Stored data
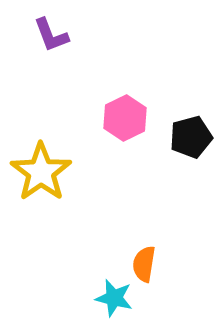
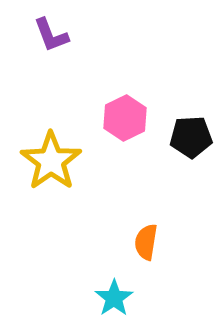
black pentagon: rotated 12 degrees clockwise
yellow star: moved 10 px right, 11 px up
orange semicircle: moved 2 px right, 22 px up
cyan star: rotated 24 degrees clockwise
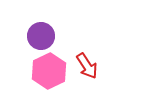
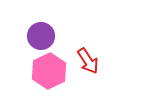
red arrow: moved 1 px right, 5 px up
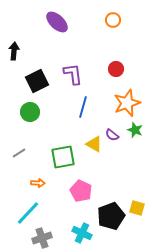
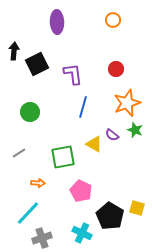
purple ellipse: rotated 45 degrees clockwise
black square: moved 17 px up
black pentagon: moved 1 px left; rotated 20 degrees counterclockwise
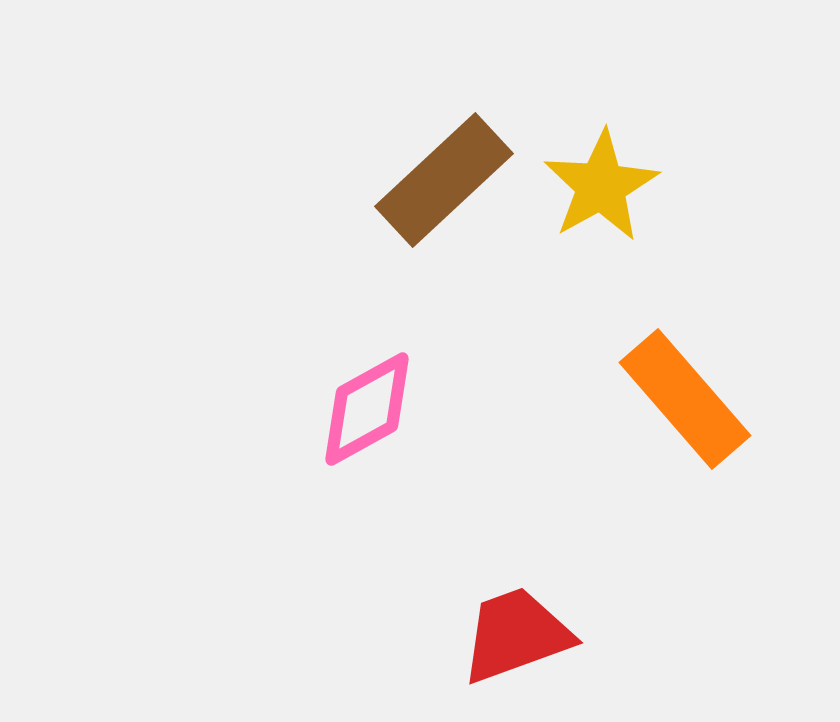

What to do: Give the lines of the listing above as a numbered list, leaving out blank lines and the pictures.

Answer for the task:
1. black pentagon: rotated 12 degrees clockwise
2. yellow star: moved 10 px right, 11 px up
3. orange semicircle: moved 2 px right, 22 px up
4. cyan star: rotated 24 degrees clockwise
5. red arrow: moved 1 px right, 5 px up
6. purple ellipse: rotated 45 degrees clockwise
7. black square: moved 17 px up
8. black pentagon: moved 1 px left; rotated 20 degrees counterclockwise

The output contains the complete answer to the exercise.